Problem: Edit the listing below by replacing "screenshot" with "page image" and reproduce all of its lines with no other changes. Leave the pictures out.

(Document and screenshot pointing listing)
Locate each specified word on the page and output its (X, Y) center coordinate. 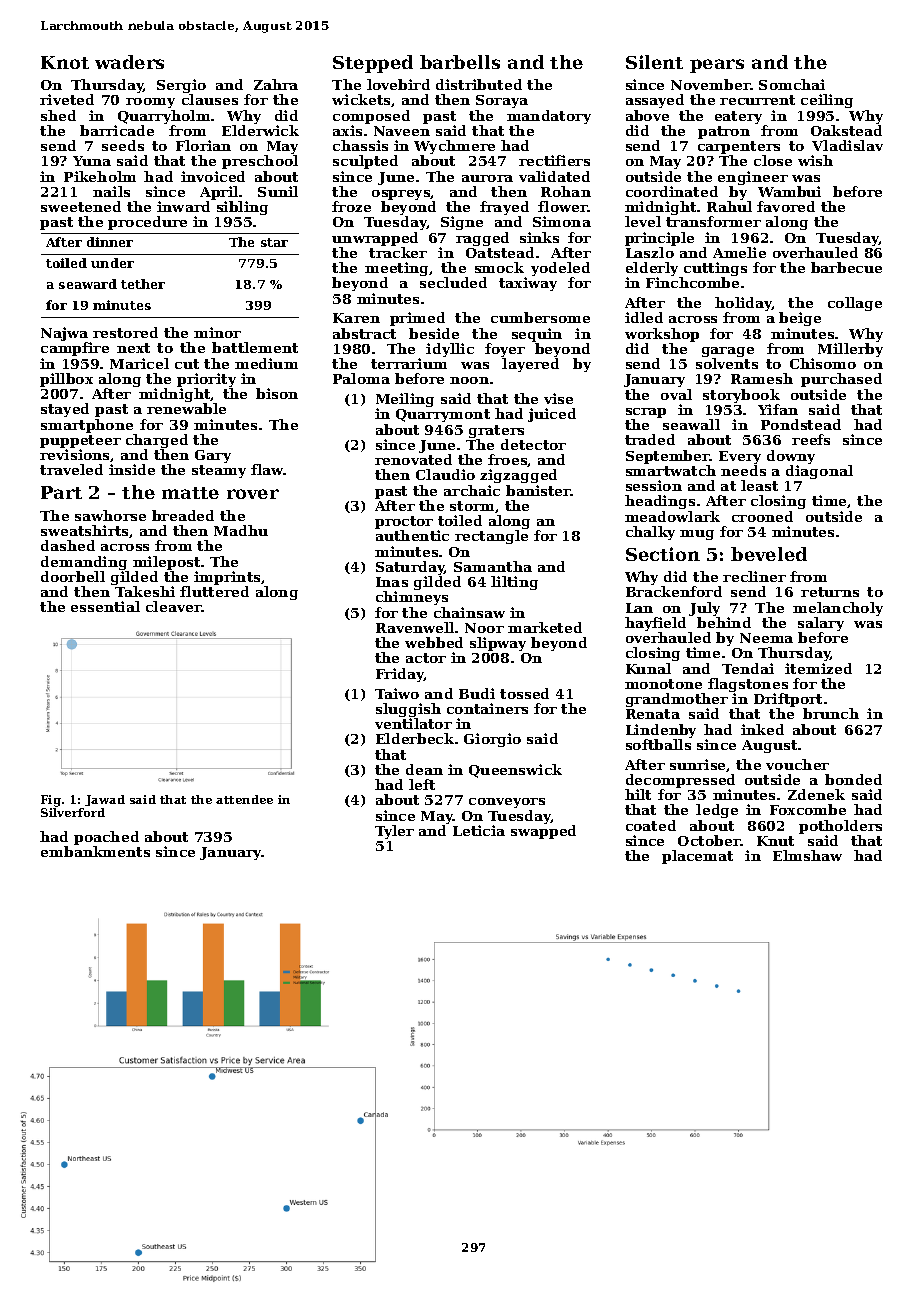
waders (129, 62)
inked (762, 729)
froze (351, 206)
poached (106, 838)
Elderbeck (415, 738)
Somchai (792, 84)
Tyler (394, 832)
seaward (88, 284)
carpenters (739, 147)
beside (434, 333)
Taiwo (397, 693)
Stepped (373, 64)
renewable (186, 408)
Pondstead (801, 424)
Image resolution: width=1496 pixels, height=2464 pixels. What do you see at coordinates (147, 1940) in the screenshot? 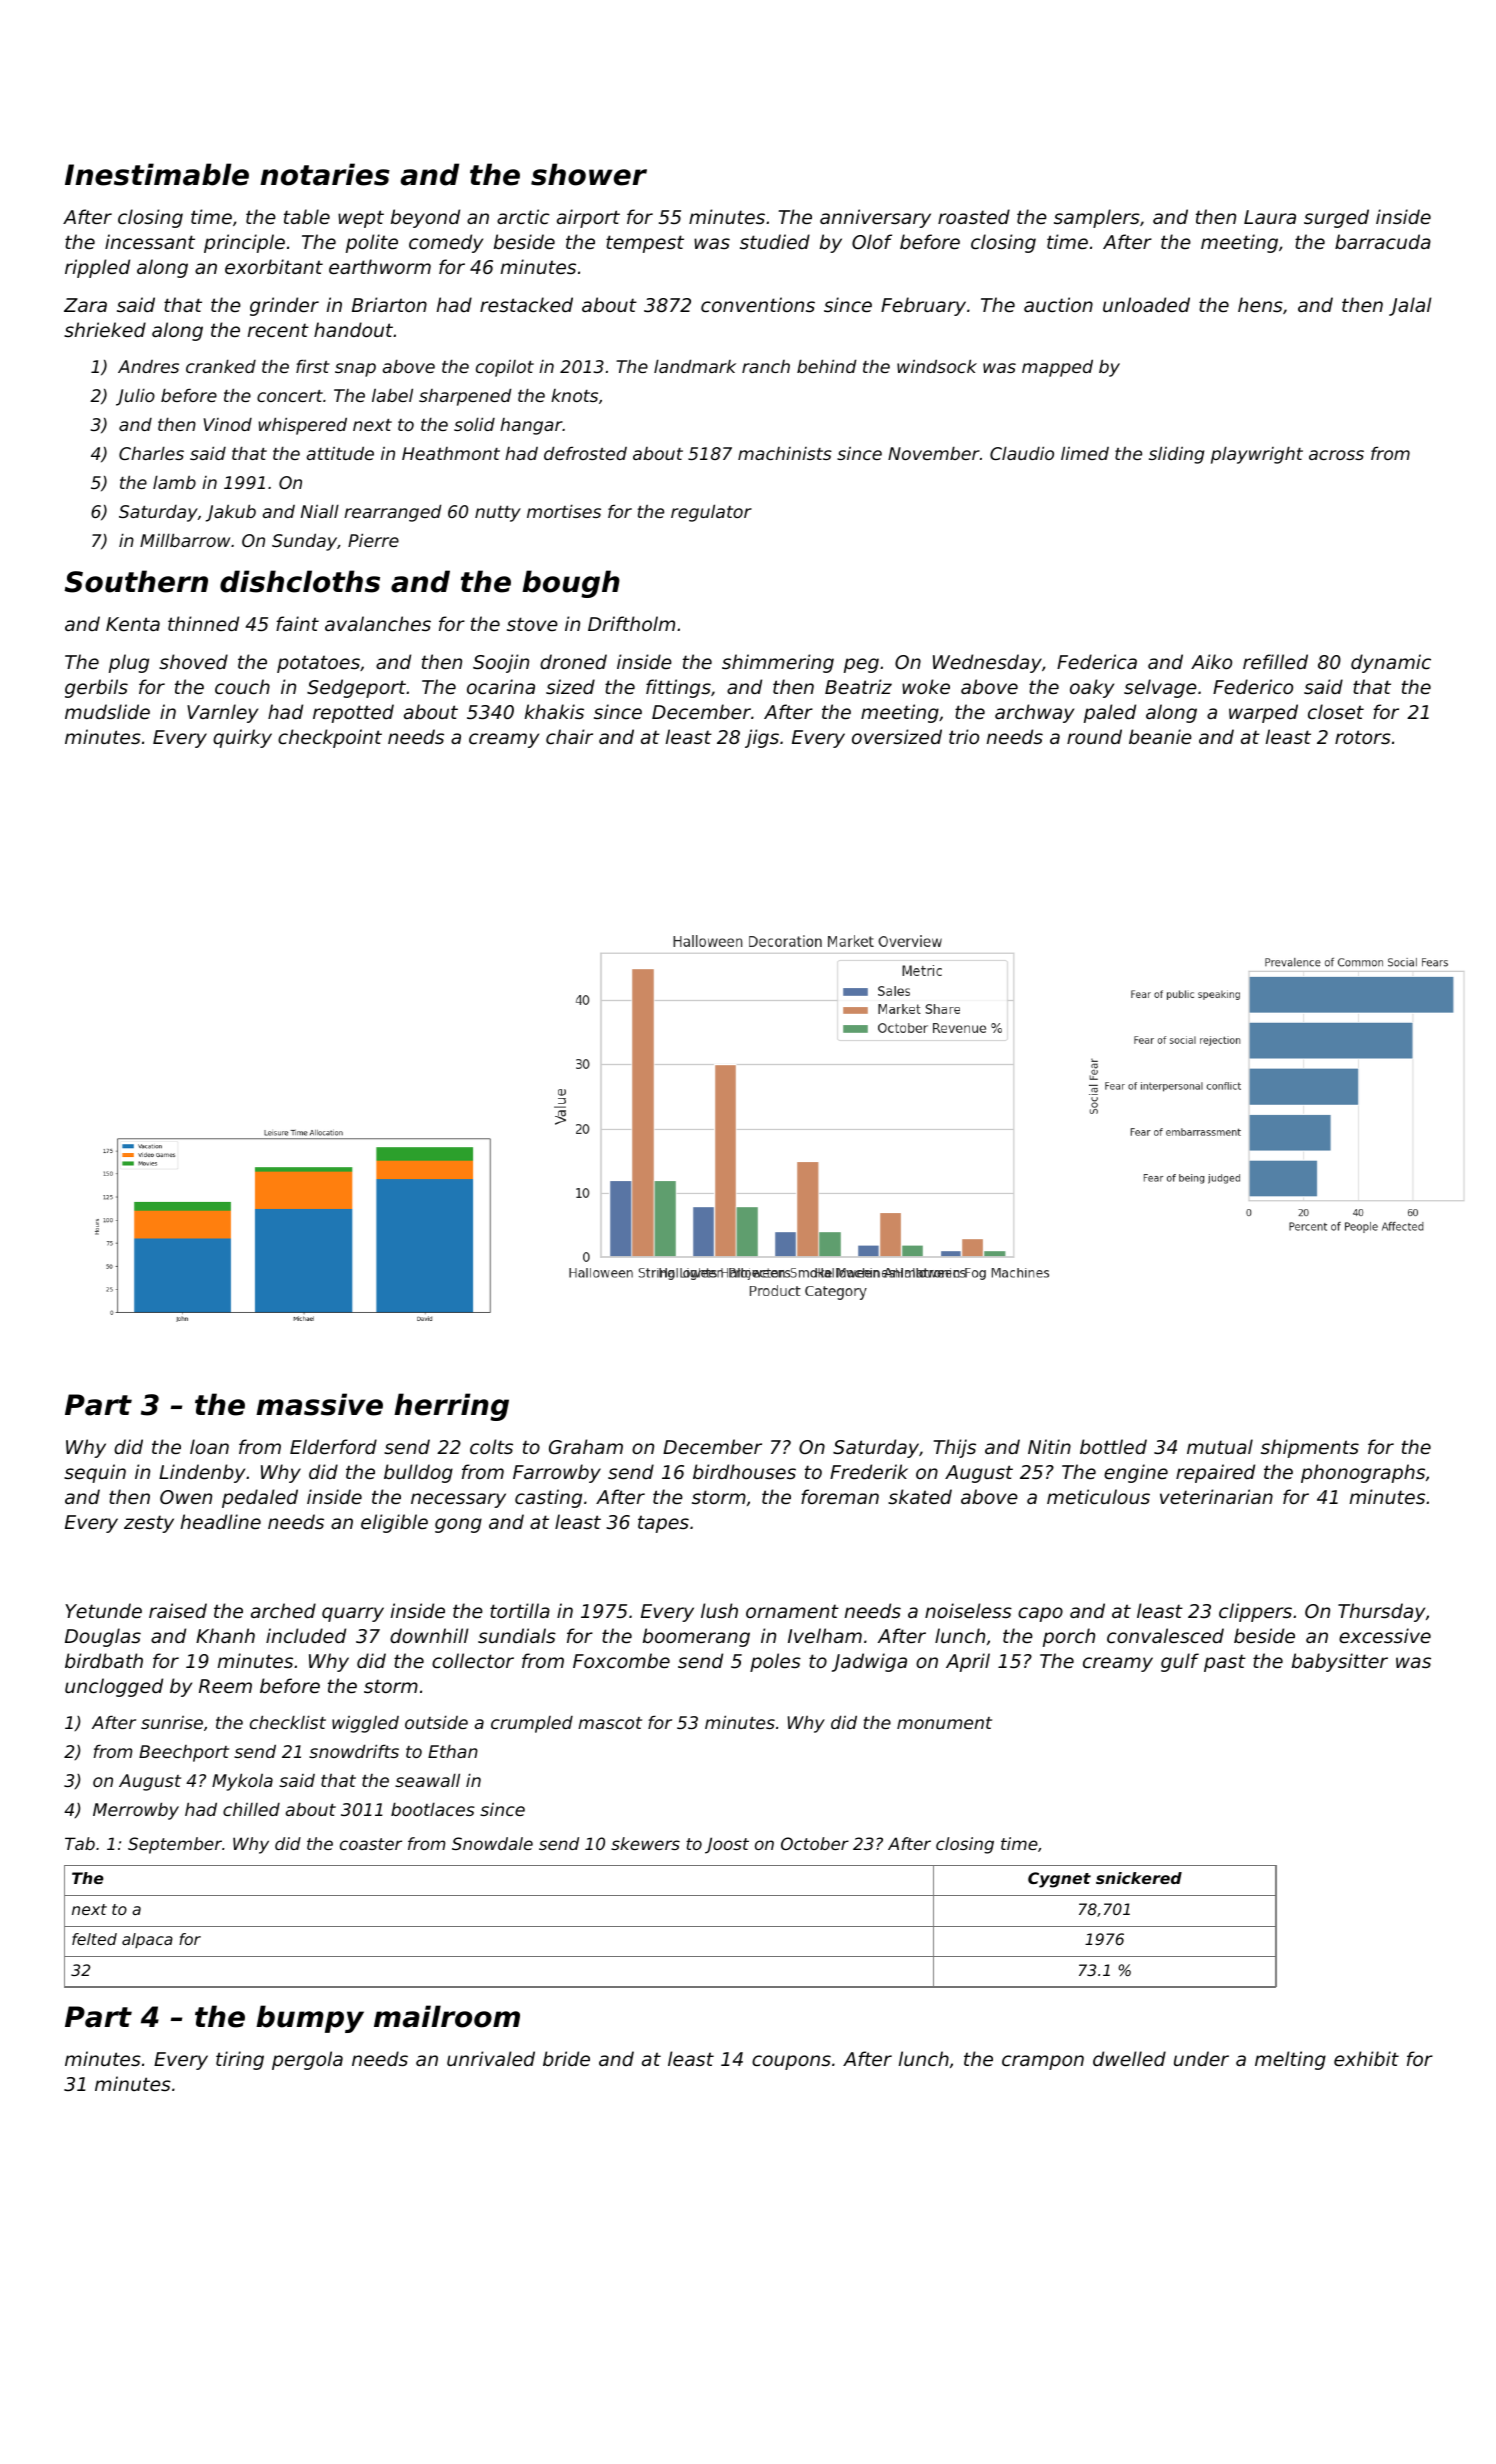
I see `alpaca` at bounding box center [147, 1940].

Result:
Locate each specified word on the page and output its (X, Y) center coordinate. 
waders (129, 62)
inked (762, 729)
froze (351, 206)
poached (106, 838)
Elderbeck (415, 738)
Somchai (792, 84)
Tyler (394, 832)
seaward (88, 284)
carpenters (739, 147)
beside (434, 333)
Taiwo (397, 693)
Stepped (373, 64)
renewable (186, 408)
Pondstead (801, 424)
Image resolution: width=1496 pixels, height=2464 pixels. What do you see at coordinates (147, 1940) in the page image? 
I see `alpaca` at bounding box center [147, 1940].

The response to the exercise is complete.